DATA SECTION —
# # #
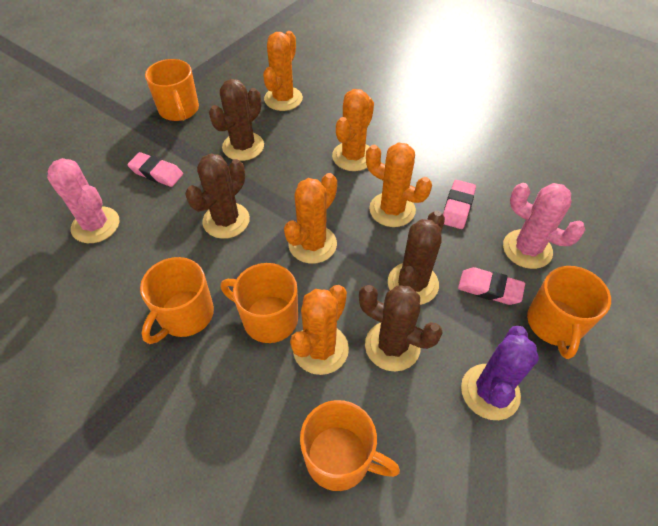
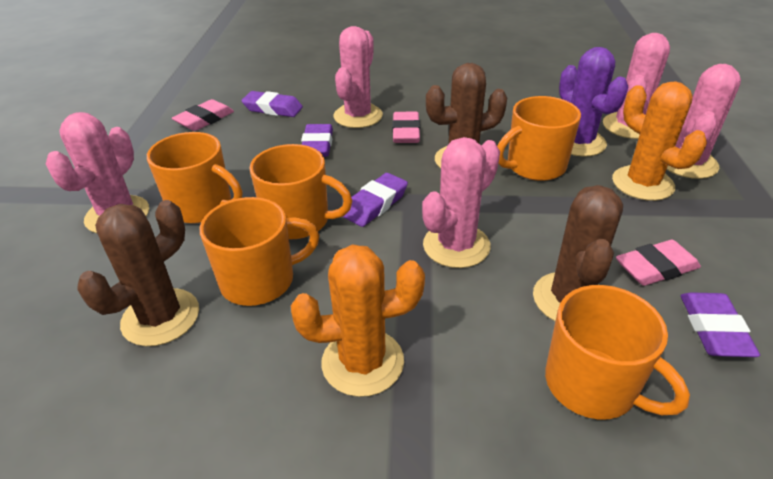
brown cactus: 4 -> 3
orange cactus: 5 -> 2
pink cactus: 2 -> 5
purple eraser: 0 -> 4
# # #
WHAT THIS TASK INVOLVES —
Work out how many lines in the data above contain the word "cactus" and respond with that number only.

WRITTEN RESPONSE —
3